▶ [SUPPLIED INFORMATION]:
-=-=-=-=-
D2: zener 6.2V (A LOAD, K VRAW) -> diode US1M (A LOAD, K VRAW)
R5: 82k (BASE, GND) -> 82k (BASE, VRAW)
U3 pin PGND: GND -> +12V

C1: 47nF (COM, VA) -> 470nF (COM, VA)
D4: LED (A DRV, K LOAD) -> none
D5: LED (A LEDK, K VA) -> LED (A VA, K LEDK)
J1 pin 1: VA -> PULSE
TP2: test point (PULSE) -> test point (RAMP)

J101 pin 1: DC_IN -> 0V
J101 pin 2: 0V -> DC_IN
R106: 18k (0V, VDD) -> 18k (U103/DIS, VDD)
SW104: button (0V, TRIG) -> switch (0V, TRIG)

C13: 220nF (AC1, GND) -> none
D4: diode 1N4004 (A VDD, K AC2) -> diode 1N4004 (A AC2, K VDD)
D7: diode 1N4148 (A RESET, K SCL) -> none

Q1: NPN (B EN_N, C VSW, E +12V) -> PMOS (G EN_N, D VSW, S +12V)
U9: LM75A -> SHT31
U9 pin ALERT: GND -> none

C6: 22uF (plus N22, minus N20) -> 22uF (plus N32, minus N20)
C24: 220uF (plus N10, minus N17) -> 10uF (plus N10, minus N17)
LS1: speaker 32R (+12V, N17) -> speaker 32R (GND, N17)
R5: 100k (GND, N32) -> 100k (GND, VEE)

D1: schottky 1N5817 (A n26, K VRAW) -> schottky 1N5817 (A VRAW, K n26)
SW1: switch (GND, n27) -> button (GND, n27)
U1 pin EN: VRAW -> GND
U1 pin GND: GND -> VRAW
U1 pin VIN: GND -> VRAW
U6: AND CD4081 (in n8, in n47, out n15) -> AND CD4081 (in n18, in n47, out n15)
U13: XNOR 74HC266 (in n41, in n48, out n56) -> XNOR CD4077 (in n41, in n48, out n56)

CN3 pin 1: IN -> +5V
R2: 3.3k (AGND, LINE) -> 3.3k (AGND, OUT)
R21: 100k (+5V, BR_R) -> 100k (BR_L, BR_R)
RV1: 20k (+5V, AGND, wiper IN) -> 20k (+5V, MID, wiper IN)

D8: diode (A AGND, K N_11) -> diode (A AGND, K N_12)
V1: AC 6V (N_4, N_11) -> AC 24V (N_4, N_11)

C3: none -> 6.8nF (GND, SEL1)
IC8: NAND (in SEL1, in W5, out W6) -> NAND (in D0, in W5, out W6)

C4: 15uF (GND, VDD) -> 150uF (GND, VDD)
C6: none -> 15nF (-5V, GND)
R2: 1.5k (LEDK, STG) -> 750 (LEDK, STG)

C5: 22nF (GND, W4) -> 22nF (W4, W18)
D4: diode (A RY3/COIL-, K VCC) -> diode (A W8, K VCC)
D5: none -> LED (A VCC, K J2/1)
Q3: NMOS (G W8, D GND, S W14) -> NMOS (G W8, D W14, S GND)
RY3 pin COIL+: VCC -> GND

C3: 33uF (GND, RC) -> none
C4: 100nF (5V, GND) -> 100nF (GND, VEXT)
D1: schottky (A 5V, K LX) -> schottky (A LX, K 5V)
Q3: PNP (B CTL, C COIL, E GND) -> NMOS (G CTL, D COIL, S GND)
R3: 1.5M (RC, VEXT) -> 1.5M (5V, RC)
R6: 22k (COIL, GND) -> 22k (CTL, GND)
-=-=-=-=-
Go through the material above and return each line that holds the word "switch".

SW104: button (0V, TRIG) -> switch (0V, TRIG)
SW1: switch (GND, n27) -> button (GND, n27)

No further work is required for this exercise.